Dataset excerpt
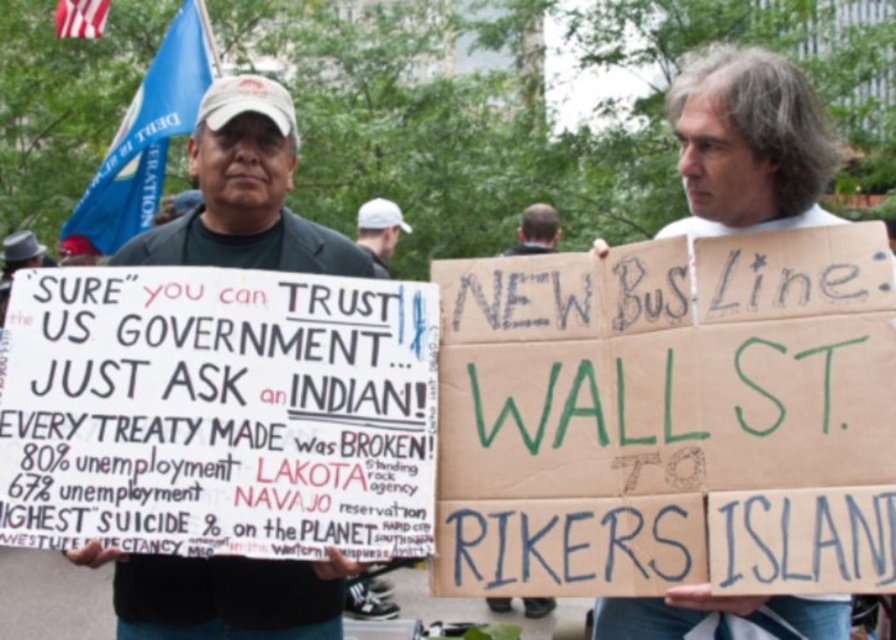
Question: Is dark green shirt at center thinner than dark brown hair at center?

Choices:
 (A) yes
 (B) no

Answer: (B)

Question: Where is white cardboard sign at center located in relation to dark brown hair at center in the image?

Choices:
 (A) above
 (B) below

Answer: (A)

Question: Which of the following is the farthest from the observer?

Choices:
 (A) dark brown hair at center
 (B) dark green shirt at center

Answer: (A)

Question: Which object is the closest to the dark brown hair at center?

Choices:
 (A) white matte baseball cap at center
 (B) white cardboard sign at center

Answer: (A)

Question: Does dark green shirt at center appear over white cardboard sign at center?

Choices:
 (A) yes
 (B) no

Answer: (B)

Question: Based on their relative distances, which object is farther from the dark brown hair at center?

Choices:
 (A) white matte baseball cap at center
 (B) white cardboard sign at center
 (C) dark green shirt at center

Answer: (C)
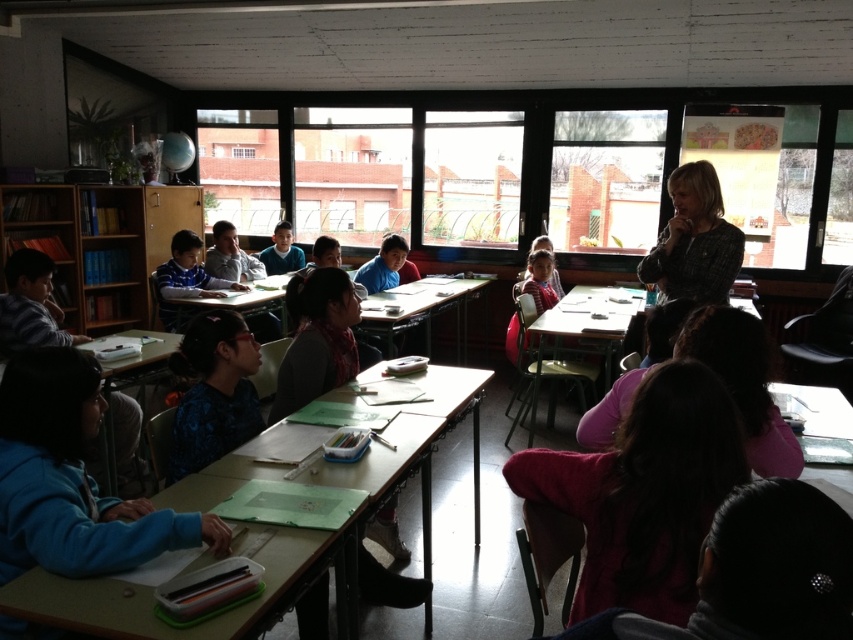
Does wooden desk at lower left appear on the right side of wooden desk at center?

Incorrect, wooden desk at lower left is not on the right side of wooden desk at center.

Can you confirm if wooden desk at lower left is thinner than wooden desk at center?

No.

Does point (51, 596) come farther from viewer compared to point (422, 285)?

No, it is in front of (422, 285).

I want to click on wooden desk at lower left, so click(x=289, y=532).

Between wooden desk at lower left and plaid fabric teacher at upper right, which one is positioned lower?

wooden desk at lower left is lower down.

This screenshot has height=640, width=853. What do you see at coordinates (289, 532) in the screenshot?
I see `wooden desk at lower left` at bounding box center [289, 532].

Find the location of a particular element. wooden desk at lower left is located at coordinates (289, 532).

Locate an element on the screen. wooden desk at lower left is located at coordinates (289, 532).

Who is taller, wooden bookshelf at left or plaid fabric teacher at upper right?

Standing taller between the two is wooden bookshelf at left.

Is point (198, 198) positioned behind point (693, 182)?

Yes, it is behind point (693, 182).

Is point (91, 230) behind point (674, 294)?

Yes, it is.

In order to click on wooden bookshelf at left in this screenshot , I will do `click(99, 244)`.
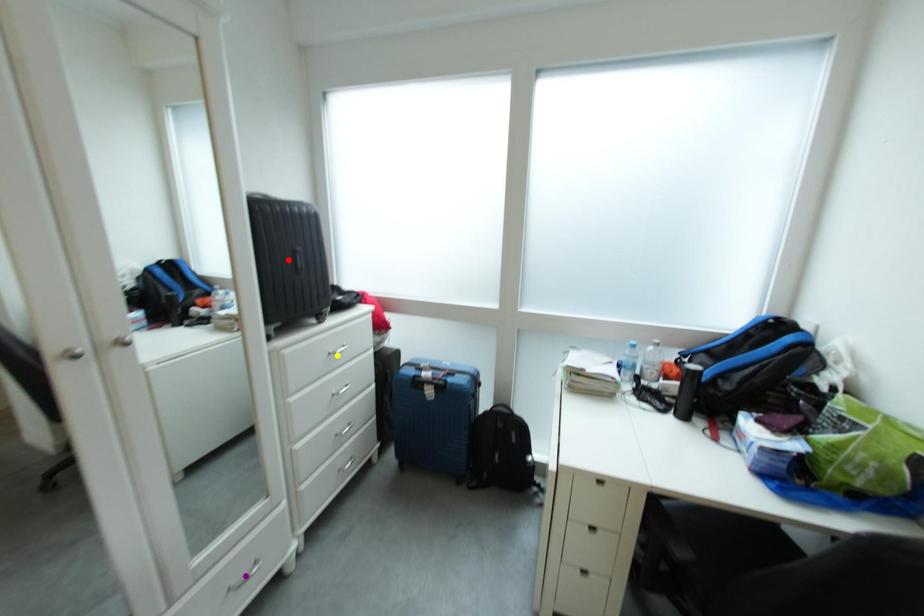
Order these from nearest to farthest:
red point, purple point, yellow point

purple point
red point
yellow point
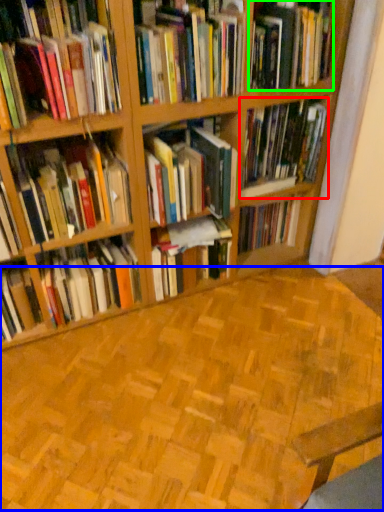
Question: Estimate the real-world distances between objects in this image. Which object is farther from book (highlighted by a red box), hardwood (highlighted by a blue box) or book (highlighted by a green box)?

Choices:
 (A) hardwood
 (B) book

Answer: (A)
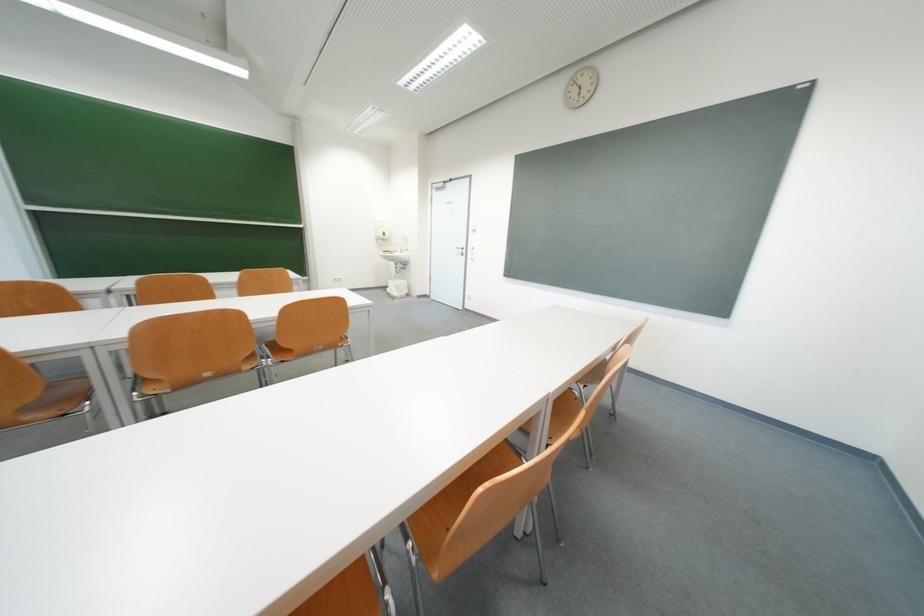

### STATED EXERCISE
Pick out each line of the material above that contains the word "coordinates", matching case exactly.

### SOLUTION
This screenshot has height=640, width=853. What do you see at coordinates (289, 532) in the screenshot?
Find the location of a particular element. wooden desk at lower left is located at coordinates (289, 532).
Locate an element on the screen. wooden desk at lower left is located at coordinates (289, 532).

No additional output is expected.